AVAILABLE DATA
──────────────────────────────

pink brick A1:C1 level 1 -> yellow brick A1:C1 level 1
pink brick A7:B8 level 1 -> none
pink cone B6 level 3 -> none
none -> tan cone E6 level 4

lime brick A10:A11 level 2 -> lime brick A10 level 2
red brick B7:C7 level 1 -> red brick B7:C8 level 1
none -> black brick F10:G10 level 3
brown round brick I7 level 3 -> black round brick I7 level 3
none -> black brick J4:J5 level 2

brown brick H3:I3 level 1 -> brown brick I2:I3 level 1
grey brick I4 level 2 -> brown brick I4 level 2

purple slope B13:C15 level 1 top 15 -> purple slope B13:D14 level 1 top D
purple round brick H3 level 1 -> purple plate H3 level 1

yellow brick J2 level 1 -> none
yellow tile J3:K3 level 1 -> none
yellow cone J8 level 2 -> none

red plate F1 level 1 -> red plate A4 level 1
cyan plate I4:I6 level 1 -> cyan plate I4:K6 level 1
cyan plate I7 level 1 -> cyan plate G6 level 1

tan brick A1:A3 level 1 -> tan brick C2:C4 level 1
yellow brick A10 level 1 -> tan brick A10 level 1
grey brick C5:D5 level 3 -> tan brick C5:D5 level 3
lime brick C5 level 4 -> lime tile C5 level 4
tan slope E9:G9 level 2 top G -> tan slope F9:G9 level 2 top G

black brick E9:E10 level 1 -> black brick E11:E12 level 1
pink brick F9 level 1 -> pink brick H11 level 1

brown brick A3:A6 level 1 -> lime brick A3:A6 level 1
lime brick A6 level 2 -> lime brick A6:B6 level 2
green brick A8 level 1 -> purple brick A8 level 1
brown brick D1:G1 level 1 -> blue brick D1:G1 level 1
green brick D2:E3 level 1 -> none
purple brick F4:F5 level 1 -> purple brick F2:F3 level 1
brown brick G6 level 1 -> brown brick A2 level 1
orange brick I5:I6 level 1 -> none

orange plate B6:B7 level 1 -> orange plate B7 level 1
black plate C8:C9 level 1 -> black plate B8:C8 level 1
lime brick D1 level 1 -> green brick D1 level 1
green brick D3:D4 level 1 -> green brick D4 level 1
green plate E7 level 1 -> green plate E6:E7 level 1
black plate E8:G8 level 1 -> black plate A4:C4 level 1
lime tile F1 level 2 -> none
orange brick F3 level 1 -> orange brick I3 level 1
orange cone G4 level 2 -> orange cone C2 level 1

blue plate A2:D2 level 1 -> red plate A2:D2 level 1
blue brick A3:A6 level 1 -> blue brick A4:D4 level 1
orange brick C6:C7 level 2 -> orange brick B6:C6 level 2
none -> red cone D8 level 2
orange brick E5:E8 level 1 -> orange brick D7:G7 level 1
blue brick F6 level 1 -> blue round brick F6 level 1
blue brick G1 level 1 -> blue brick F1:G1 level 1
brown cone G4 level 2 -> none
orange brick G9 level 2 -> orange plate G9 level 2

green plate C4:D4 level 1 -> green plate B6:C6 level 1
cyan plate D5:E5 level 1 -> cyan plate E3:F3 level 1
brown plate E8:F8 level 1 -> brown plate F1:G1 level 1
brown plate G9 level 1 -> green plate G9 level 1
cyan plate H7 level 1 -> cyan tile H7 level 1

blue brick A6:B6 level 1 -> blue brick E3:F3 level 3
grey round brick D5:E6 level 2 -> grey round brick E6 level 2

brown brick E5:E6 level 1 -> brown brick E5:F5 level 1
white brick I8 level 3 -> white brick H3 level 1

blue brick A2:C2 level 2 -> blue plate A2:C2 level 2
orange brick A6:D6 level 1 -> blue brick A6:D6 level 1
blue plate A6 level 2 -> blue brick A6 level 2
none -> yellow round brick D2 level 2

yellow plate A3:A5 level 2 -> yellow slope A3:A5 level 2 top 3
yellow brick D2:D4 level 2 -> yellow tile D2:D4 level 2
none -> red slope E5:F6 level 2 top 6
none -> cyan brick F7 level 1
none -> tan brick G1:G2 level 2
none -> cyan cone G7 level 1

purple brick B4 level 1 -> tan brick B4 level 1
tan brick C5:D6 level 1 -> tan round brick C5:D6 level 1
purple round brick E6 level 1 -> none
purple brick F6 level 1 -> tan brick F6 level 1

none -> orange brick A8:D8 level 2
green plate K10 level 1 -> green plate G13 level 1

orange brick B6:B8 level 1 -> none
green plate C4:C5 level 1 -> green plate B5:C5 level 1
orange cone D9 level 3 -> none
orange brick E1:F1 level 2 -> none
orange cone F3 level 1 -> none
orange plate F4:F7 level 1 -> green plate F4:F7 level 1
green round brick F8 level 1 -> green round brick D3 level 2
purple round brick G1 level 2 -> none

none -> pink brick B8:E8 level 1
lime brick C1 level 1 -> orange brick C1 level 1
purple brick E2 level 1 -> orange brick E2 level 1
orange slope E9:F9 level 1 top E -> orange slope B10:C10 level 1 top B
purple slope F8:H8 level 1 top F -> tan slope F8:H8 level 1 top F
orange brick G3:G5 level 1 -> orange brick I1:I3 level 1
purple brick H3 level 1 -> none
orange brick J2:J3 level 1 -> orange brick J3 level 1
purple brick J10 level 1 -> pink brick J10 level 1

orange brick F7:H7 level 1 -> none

──────────────────────────────

TASK PROMPT
Output each record precisely as given.

RESPONSE
pink brick A1:C1 level 1 -> yellow brick A1:C1 level 1
pink brick A7:B8 level 1 -> none
pink cone B6 level 3 -> none
none -> tan cone E6 level 4

lime brick A10:A11 level 2 -> lime brick A10 level 2
red brick B7:C7 level 1 -> red brick B7:C8 level 1
none -> black brick F10:G10 level 3
brown round brick I7 level 3 -> black round brick I7 level 3
none -> black brick J4:J5 level 2

brown brick H3:I3 level 1 -> brown brick I2:I3 level 1
grey brick I4 level 2 -> brown brick I4 level 2

purple slope B13:C15 level 1 top 15 -> purple slope B13:D14 level 1 top D
purple round brick H3 level 1 -> purple plate H3 level 1

yellow brick J2 level 1 -> none
yellow tile J3:K3 level 1 -> none
yellow cone J8 level 2 -> none

red plate F1 level 1 -> red plate A4 level 1
cyan plate I4:I6 level 1 -> cyan plate I4:K6 level 1
cyan plate I7 level 1 -> cyan plate G6 level 1

tan brick A1:A3 level 1 -> tan brick C2:C4 level 1
yellow brick A10 level 1 -> tan brick A10 level 1
grey brick C5:D5 level 3 -> tan brick C5:D5 level 3
lime brick C5 level 4 -> lime tile C5 level 4
tan slope E9:G9 level 2 top G -> tan slope F9:G9 level 2 top G

black brick E9:E10 level 1 -> black brick E11:E12 level 1
pink brick F9 level 1 -> pink brick H11 level 1

brown brick A3:A6 level 1 -> lime brick A3:A6 level 1
lime brick A6 level 2 -> lime brick A6:B6 level 2
green brick A8 level 1 -> purple brick A8 level 1
brown brick D1:G1 level 1 -> blue brick D1:G1 level 1
green brick D2:E3 level 1 -> none
purple brick F4:F5 level 1 -> purple brick F2:F3 level 1
brown brick G6 level 1 -> brown brick A2 level 1
orange brick I5:I6 level 1 -> none

orange plate B6:B7 level 1 -> orange plate B7 level 1
black plate C8:C9 level 1 -> black plate B8:C8 level 1
lime brick D1 level 1 -> green brick D1 level 1
green brick D3:D4 level 1 -> green brick D4 level 1
green plate E7 level 1 -> green plate E6:E7 level 1
black plate E8:G8 level 1 -> black plate A4:C4 level 1
lime tile F1 level 2 -> none
orange brick F3 level 1 -> orange brick I3 level 1
orange cone G4 level 2 -> orange cone C2 level 1

blue plate A2:D2 level 1 -> red plate A2:D2 level 1
blue brick A3:A6 level 1 -> blue brick A4:D4 level 1
orange brick C6:C7 level 2 -> orange brick B6:C6 level 2
none -> red cone D8 level 2
orange brick E5:E8 level 1 -> orange brick D7:G7 level 1
blue brick F6 level 1 -> blue round brick F6 level 1
blue brick G1 level 1 -> blue brick F1:G1 level 1
brown cone G4 level 2 -> none
orange brick G9 level 2 -> orange plate G9 level 2

green plate C4:D4 level 1 -> green plate B6:C6 level 1
cyan plate D5:E5 level 1 -> cyan plate E3:F3 level 1
brown plate E8:F8 level 1 -> brown plate F1:G1 level 1
brown plate G9 level 1 -> green plate G9 level 1
cyan plate H7 level 1 -> cyan tile H7 level 1

blue brick A6:B6 level 1 -> blue brick E3:F3 level 3
grey round brick D5:E6 level 2 -> grey round brick E6 level 2

brown brick E5:E6 level 1 -> brown brick E5:F5 level 1
white brick I8 level 3 -> white brick H3 level 1

blue brick A2:C2 level 2 -> blue plate A2:C2 level 2
orange brick A6:D6 level 1 -> blue brick A6:D6 level 1
blue plate A6 level 2 -> blue brick A6 level 2
none -> yellow round brick D2 level 2

yellow plate A3:A5 level 2 -> yellow slope A3:A5 level 2 top 3
yellow brick D2:D4 level 2 -> yellow tile D2:D4 level 2
none -> red slope E5:F6 level 2 top 6
none -> cyan brick F7 level 1
none -> tan brick G1:G2 level 2
none -> cyan cone G7 level 1

purple brick B4 level 1 -> tan brick B4 level 1
tan brick C5:D6 level 1 -> tan round brick C5:D6 level 1
purple round brick E6 level 1 -> none
purple brick F6 level 1 -> tan brick F6 level 1

none -> orange brick A8:D8 level 2
green plate K10 level 1 -> green plate G13 level 1

orange brick B6:B8 level 1 -> none
green plate C4:C5 level 1 -> green plate B5:C5 level 1
orange cone D9 level 3 -> none
orange brick E1:F1 level 2 -> none
orange cone F3 level 1 -> none
orange plate F4:F7 level 1 -> green plate F4:F7 level 1
green round brick F8 level 1 -> green round brick D3 level 2
purple round brick G1 level 2 -> none

none -> pink brick B8:E8 level 1
lime brick C1 level 1 -> orange brick C1 level 1
purple brick E2 level 1 -> orange brick E2 level 1
orange slope E9:F9 level 1 top E -> orange slope B10:C10 level 1 top B
purple slope F8:H8 level 1 top F -> tan slope F8:H8 level 1 top F
orange brick G3:G5 level 1 -> orange brick I1:I3 level 1
purple brick H3 level 1 -> none
orange brick J2:J3 level 1 -> orange brick J3 level 1
purple brick J10 level 1 -> pink brick J10 level 1

orange brick F7:H7 level 1 -> none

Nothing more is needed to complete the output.